### RECORDS FOR PROCESSING
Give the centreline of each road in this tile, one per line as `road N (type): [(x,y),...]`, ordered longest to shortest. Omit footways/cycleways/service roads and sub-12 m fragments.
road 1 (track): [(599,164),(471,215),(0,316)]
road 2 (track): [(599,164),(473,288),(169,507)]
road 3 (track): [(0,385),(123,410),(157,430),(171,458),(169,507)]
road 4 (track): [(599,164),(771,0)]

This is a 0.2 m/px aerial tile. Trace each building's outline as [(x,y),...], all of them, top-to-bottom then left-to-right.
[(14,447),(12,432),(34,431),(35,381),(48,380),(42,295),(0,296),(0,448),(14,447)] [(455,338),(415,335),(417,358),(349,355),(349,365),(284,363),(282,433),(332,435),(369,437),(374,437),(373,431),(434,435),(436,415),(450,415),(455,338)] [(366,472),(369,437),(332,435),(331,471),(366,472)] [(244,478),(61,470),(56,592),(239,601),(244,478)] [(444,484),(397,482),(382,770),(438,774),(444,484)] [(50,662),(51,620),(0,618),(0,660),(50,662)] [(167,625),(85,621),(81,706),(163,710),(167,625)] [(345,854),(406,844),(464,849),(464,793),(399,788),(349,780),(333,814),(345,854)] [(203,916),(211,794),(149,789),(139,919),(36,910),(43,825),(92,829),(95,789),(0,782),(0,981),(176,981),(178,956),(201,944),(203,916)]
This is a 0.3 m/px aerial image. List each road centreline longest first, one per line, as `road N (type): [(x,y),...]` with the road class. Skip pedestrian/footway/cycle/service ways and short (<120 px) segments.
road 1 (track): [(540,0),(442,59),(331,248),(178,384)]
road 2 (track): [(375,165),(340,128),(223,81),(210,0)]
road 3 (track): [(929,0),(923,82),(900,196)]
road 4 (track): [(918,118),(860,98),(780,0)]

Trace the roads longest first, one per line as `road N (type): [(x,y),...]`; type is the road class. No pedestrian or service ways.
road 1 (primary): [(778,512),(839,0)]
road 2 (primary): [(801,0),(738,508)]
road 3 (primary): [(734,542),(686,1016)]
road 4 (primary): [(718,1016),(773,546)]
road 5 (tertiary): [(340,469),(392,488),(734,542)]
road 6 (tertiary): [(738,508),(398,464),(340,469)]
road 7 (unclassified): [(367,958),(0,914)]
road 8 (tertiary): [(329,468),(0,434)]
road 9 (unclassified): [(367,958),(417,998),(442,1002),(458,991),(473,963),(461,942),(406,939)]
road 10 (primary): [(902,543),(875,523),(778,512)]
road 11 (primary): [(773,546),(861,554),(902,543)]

### EXERCISE BRIEF
Output each record exactly, leaving nothing out.

### SOLVED EXERCISE
Give the centreline of each road in this tile, one per line as `road N (type): [(x,y),...]`, ordered longest to shortest. Omit footways/cycleways/service roads and sub-12 m fragments.
road 1 (track): [(599,164),(471,215),(0,316)]
road 2 (track): [(599,164),(473,288),(169,507)]
road 3 (track): [(0,385),(123,410),(157,430),(171,458),(169,507)]
road 4 (track): [(599,164),(771,0)]

This is a 0.2 m/px aerial tile. Trace each building's outline as [(x,y),...], all of them, top-to-bottom then left-to-right.
[(14,447),(12,432),(34,431),(35,381),(48,380),(42,295),(0,296),(0,448),(14,447)] [(455,338),(415,335),(417,358),(349,355),(349,365),(284,363),(282,433),(332,435),(369,437),(374,437),(373,431),(434,435),(436,415),(450,415),(455,338)] [(366,472),(369,437),(332,435),(331,471),(366,472)] [(244,478),(61,470),(56,592),(239,601),(244,478)] [(444,484),(397,482),(382,770),(438,774),(444,484)] [(50,662),(51,620),(0,618),(0,660),(50,662)] [(167,625),(85,621),(81,706),(163,710),(167,625)] [(345,854),(406,844),(464,849),(464,793),(399,788),(349,780),(333,814),(345,854)] [(203,916),(211,794),(149,789),(139,919),(36,910),(43,825),(92,829),(95,789),(0,782),(0,981),(176,981),(178,956),(201,944),(203,916)]
This is a 0.3 m/px aerial image. List each road centreline longest first, one per line, as `road N (type): [(x,y),...]` with the road class. Skip pedestrian/footway/cycle/service ways and short (<120 px) segments.
road 1 (track): [(540,0),(442,59),(331,248),(178,384)]
road 2 (track): [(375,165),(340,128),(223,81),(210,0)]
road 3 (track): [(929,0),(923,82),(900,196)]
road 4 (track): [(918,118),(860,98),(780,0)]

Trace the roads longest first, one per line as `road N (type): [(x,y),...]`; type is the road class. No pedestrian or service ways.
road 1 (primary): [(778,512),(839,0)]
road 2 (primary): [(801,0),(738,508)]
road 3 (primary): [(734,542),(686,1016)]
road 4 (primary): [(718,1016),(773,546)]
road 5 (tertiary): [(340,469),(392,488),(734,542)]
road 6 (tertiary): [(738,508),(398,464),(340,469)]
road 7 (unclassified): [(367,958),(0,914)]
road 8 (tertiary): [(329,468),(0,434)]
road 9 (unclassified): [(367,958),(417,998),(442,1002),(458,991),(473,963),(461,942),(406,939)]
road 10 (primary): [(902,543),(875,523),(778,512)]
road 11 (primary): [(773,546),(861,554),(902,543)]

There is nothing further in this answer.